**WORK REQUIRED:**
Copy every entry as is. Leave images out.

**RECORDS FOR THE EXERCISE:**
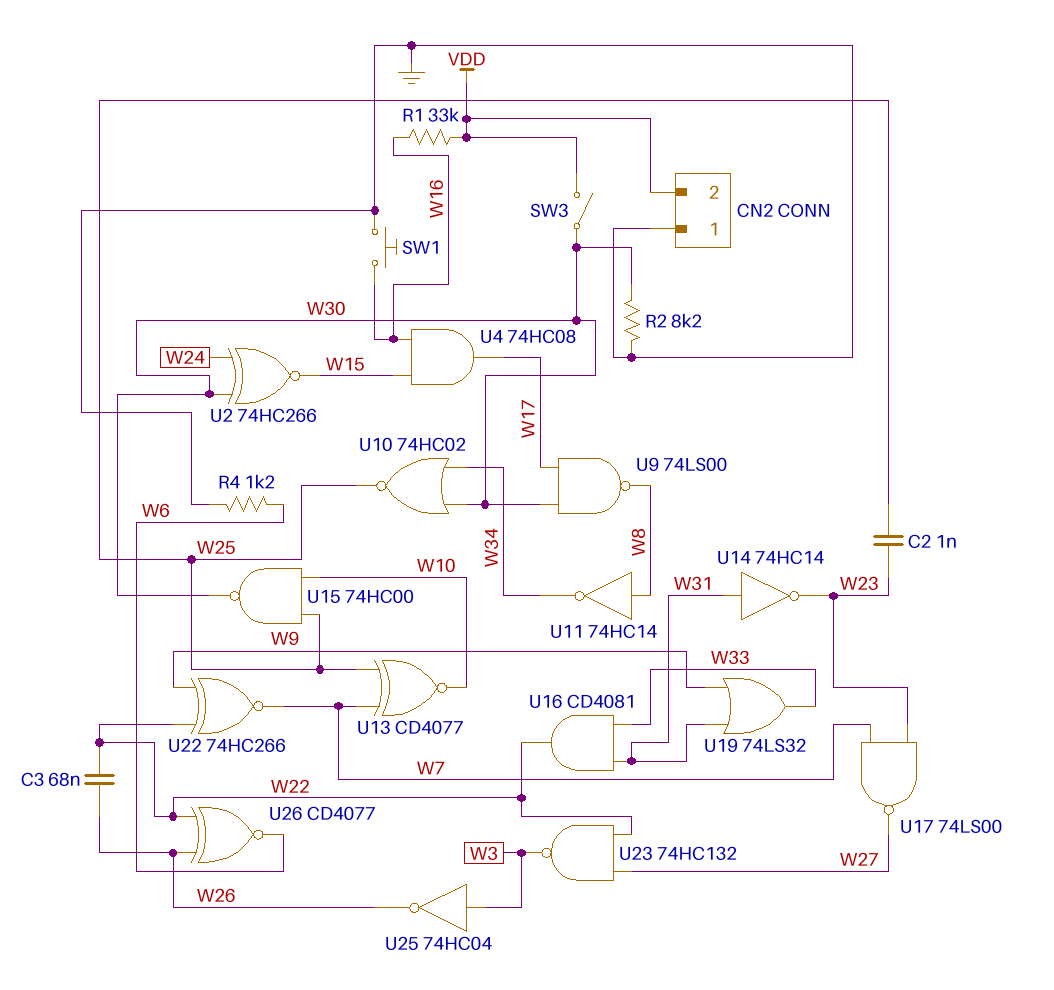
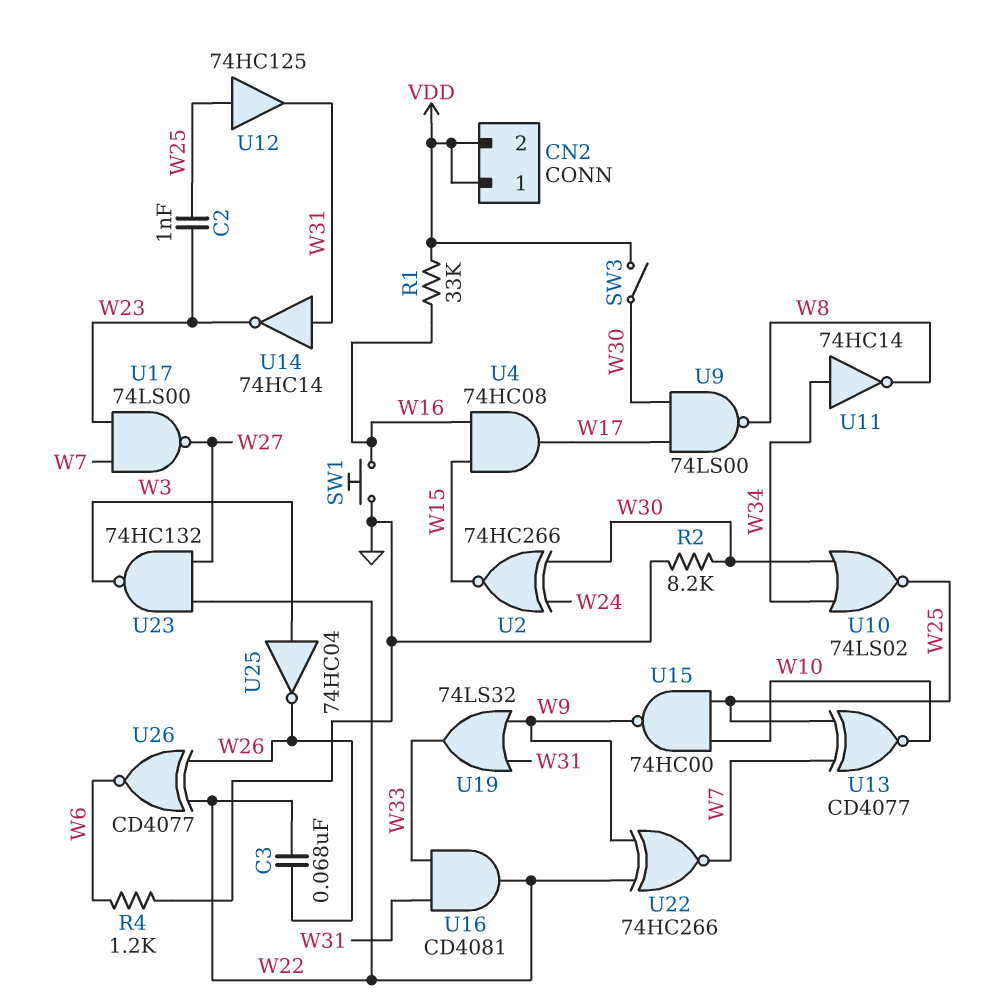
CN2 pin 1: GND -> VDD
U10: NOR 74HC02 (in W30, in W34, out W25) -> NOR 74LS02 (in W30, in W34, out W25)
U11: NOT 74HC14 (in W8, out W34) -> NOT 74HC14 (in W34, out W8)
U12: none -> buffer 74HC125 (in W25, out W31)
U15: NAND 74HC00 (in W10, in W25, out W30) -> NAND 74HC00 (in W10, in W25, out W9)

**TASK RESULT:**
CN2 pin 1: GND -> VDD
U10: NOR 74HC02 (in W30, in W34, out W25) -> NOR 74LS02 (in W30, in W34, out W25)
U11: NOT 74HC14 (in W8, out W34) -> NOT 74HC14 (in W34, out W8)
U12: none -> buffer 74HC125 (in W25, out W31)
U15: NAND 74HC00 (in W10, in W25, out W30) -> NAND 74HC00 (in W10, in W25, out W9)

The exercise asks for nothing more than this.